= Given data =
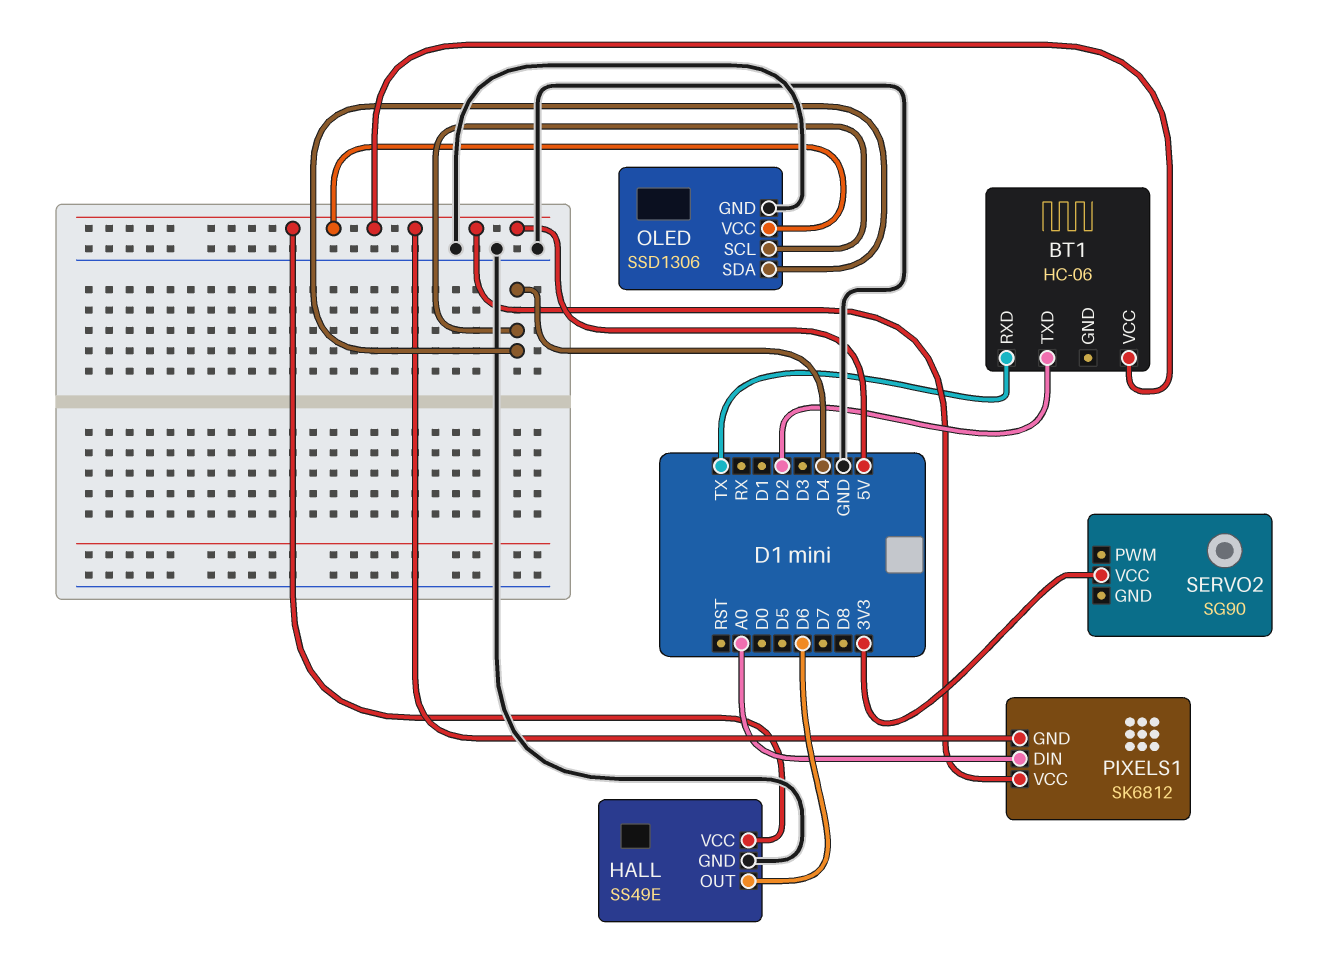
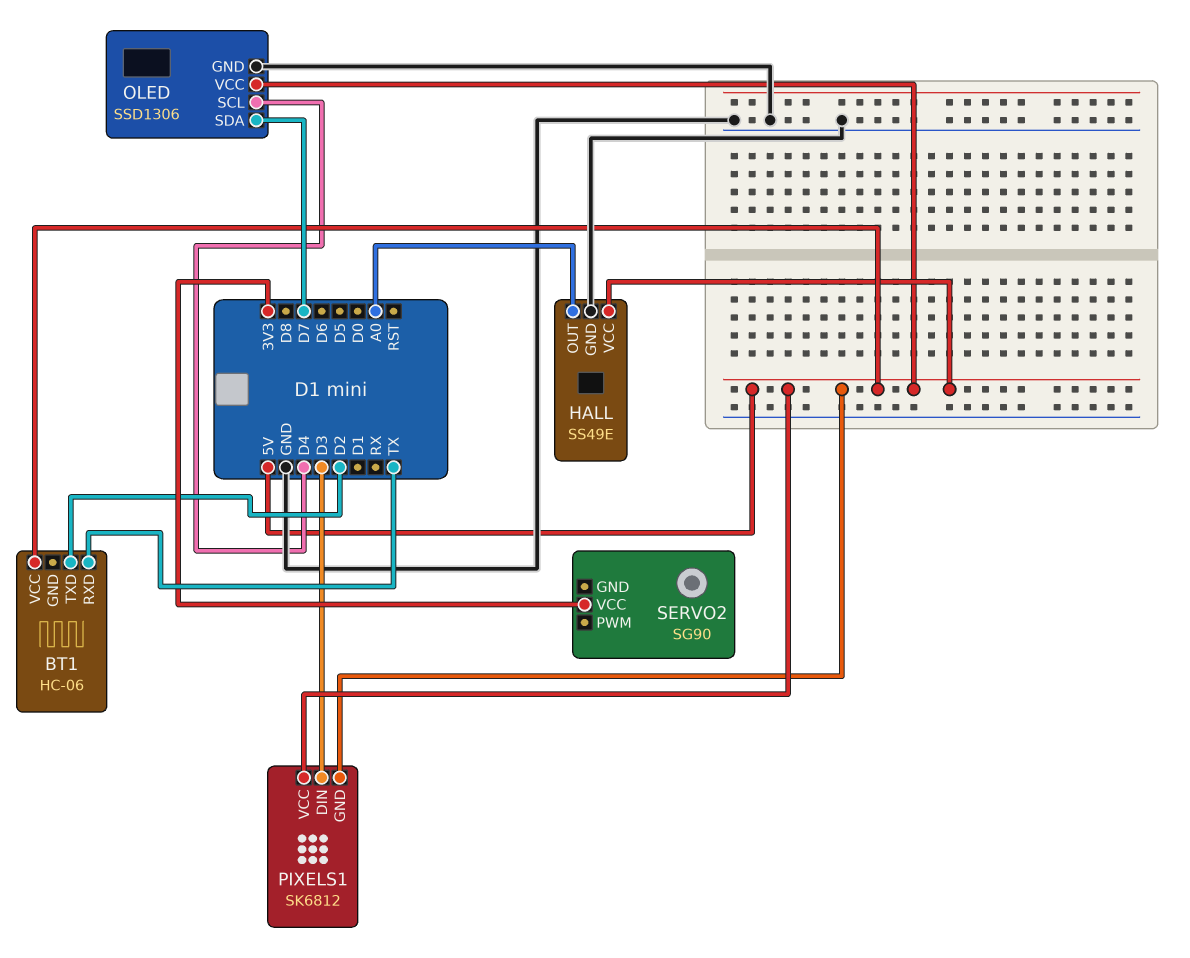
HALL pin OUT: D6 -> A0
OLED pin SDA: D4 -> D7
PIXELS1 pin DIN: A0 -> D3

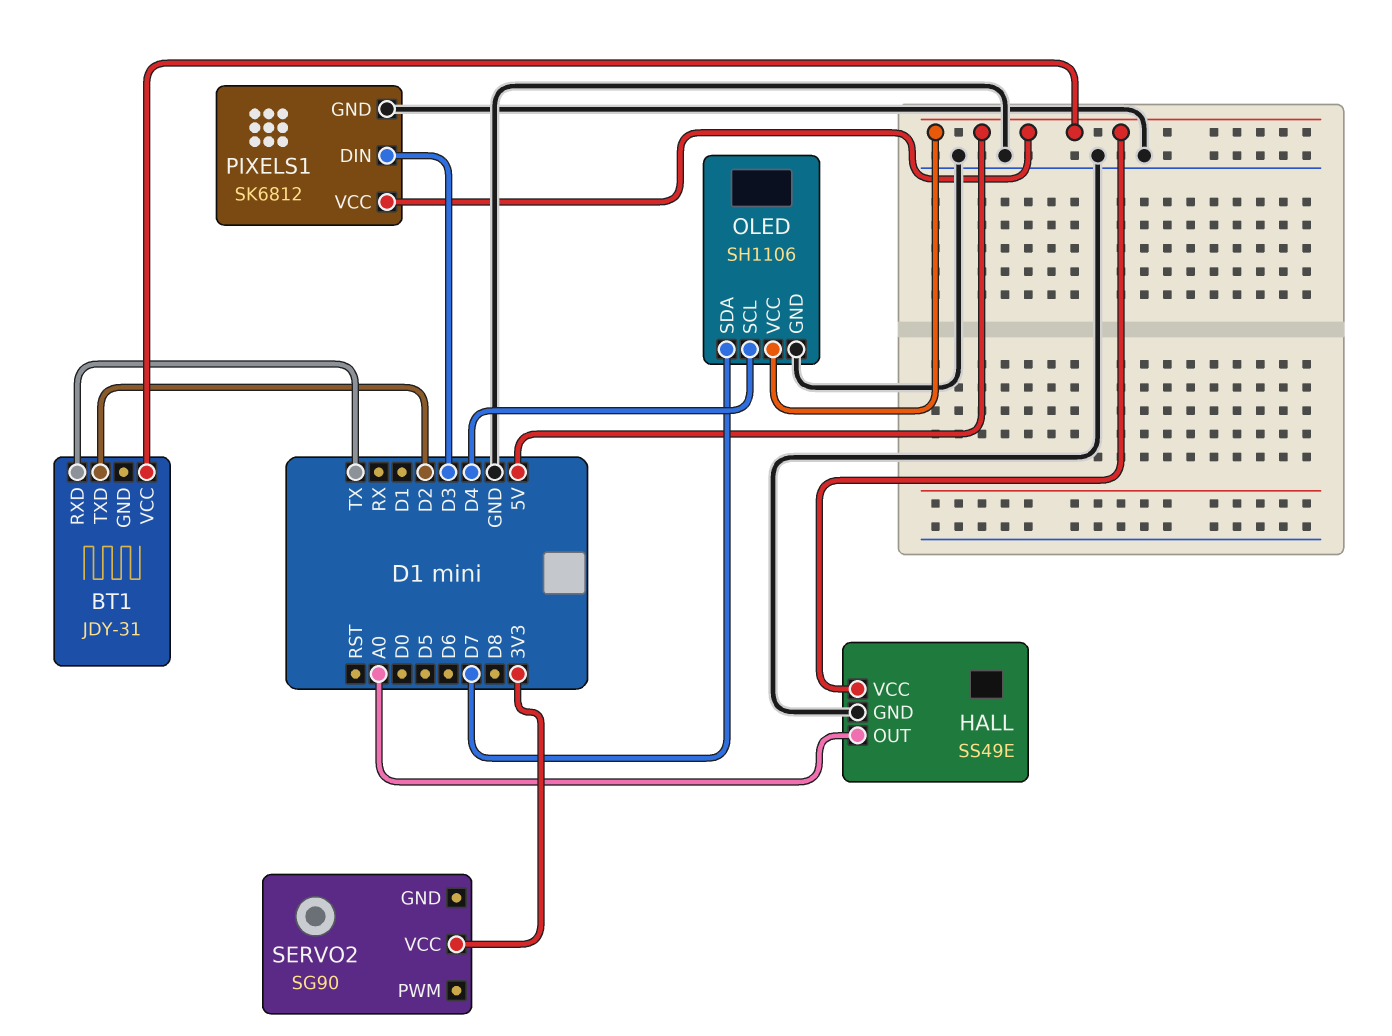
BT1: HC-06 -> JDY-31
OLED: SSD1306 -> SH1106
PIXELS1 pin GND: 5V -> GND

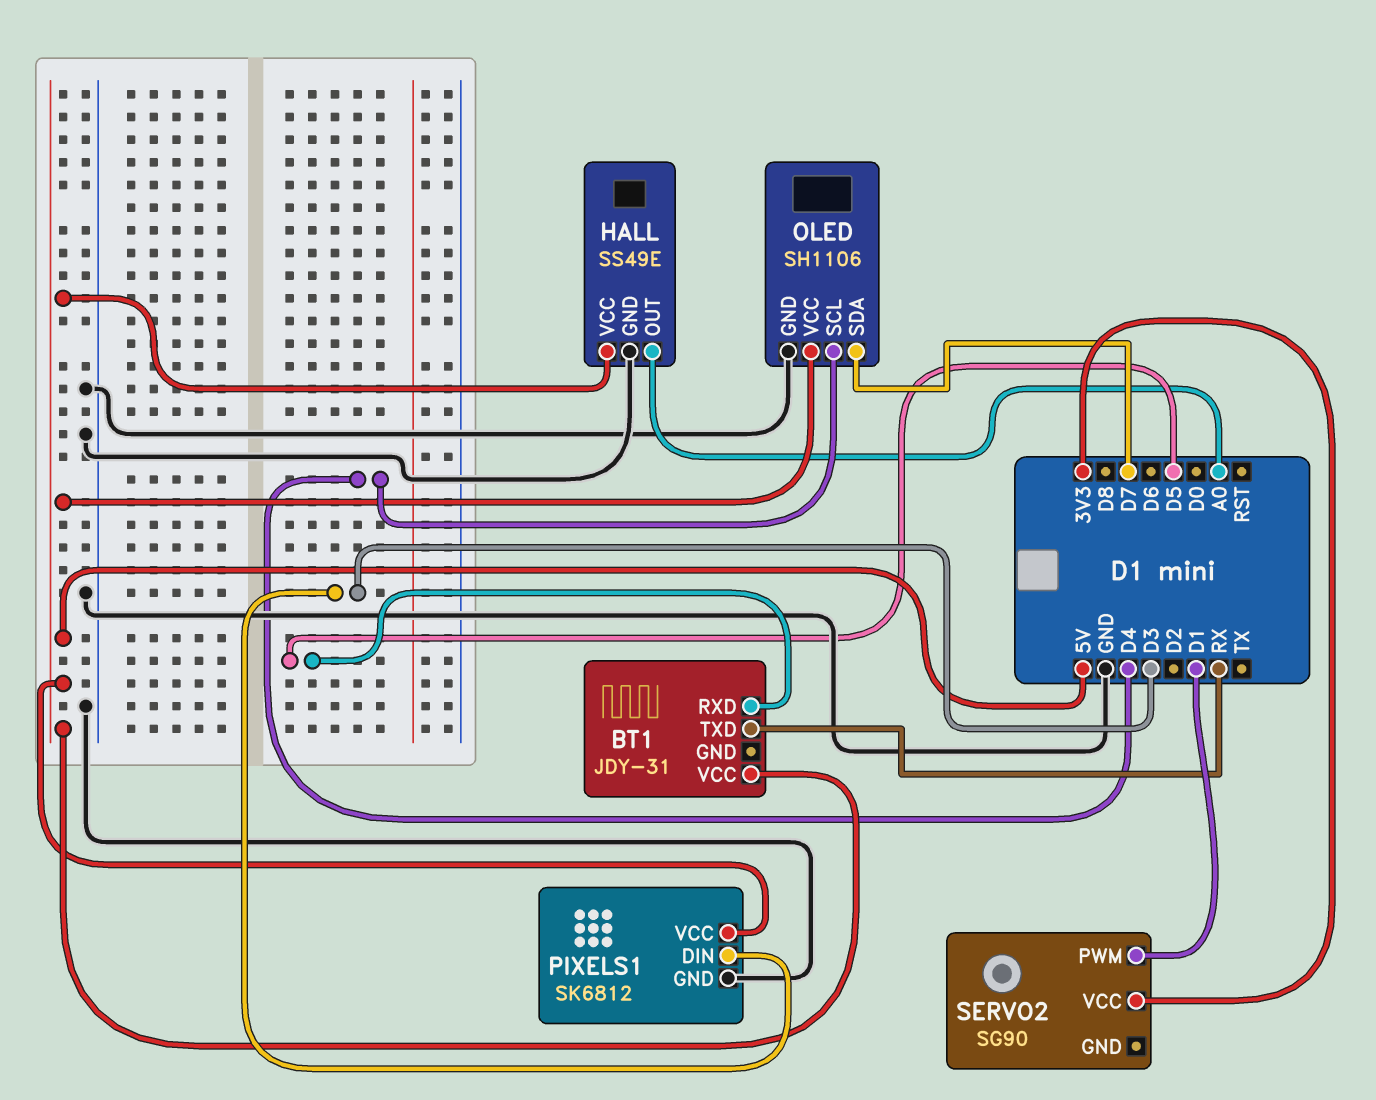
BT1 pin RXD: TX -> D5
BT1 pin TXD: D2 -> RX
SERVO2 pin PWM: none -> D1

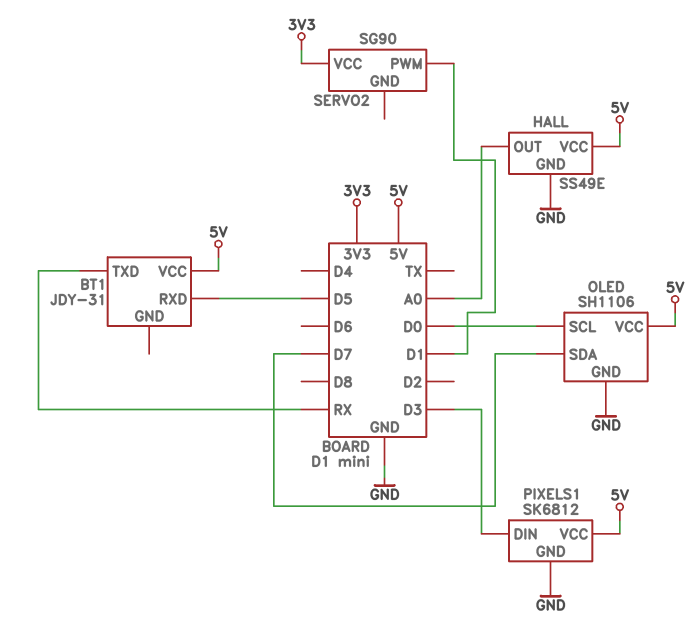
OLED pin SCL: D4 -> D0

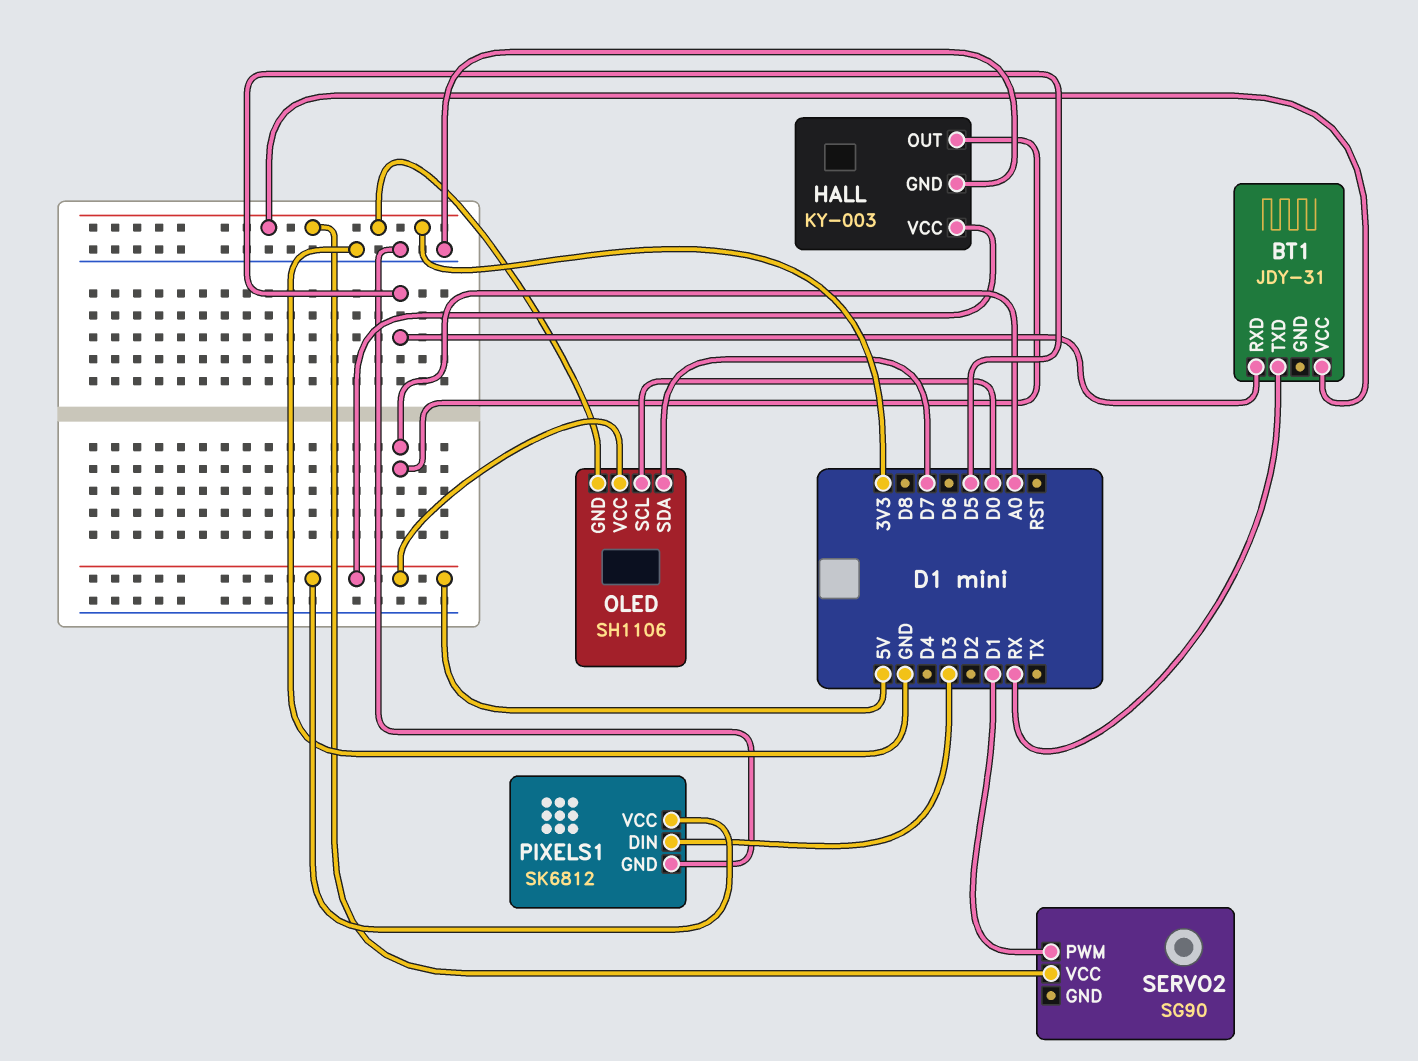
BT1 pin VCC: 5V -> 3V3
HALL: SS49E -> KY-003
OLED pin GND: GND -> 3V3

= The problem =
The pictures in the entries above should be left out; all else must be copied exactly.

= Expected output =
HALL pin OUT: D6 -> A0
OLED pin SDA: D4 -> D7
PIXELS1 pin DIN: A0 -> D3

BT1: HC-06 -> JDY-31
OLED: SSD1306 -> SH1106
PIXELS1 pin GND: 5V -> GND

BT1 pin RXD: TX -> D5
BT1 pin TXD: D2 -> RX
SERVO2 pin PWM: none -> D1

OLED pin SCL: D4 -> D0

BT1 pin VCC: 5V -> 3V3
HALL: SS49E -> KY-003
OLED pin GND: GND -> 3V3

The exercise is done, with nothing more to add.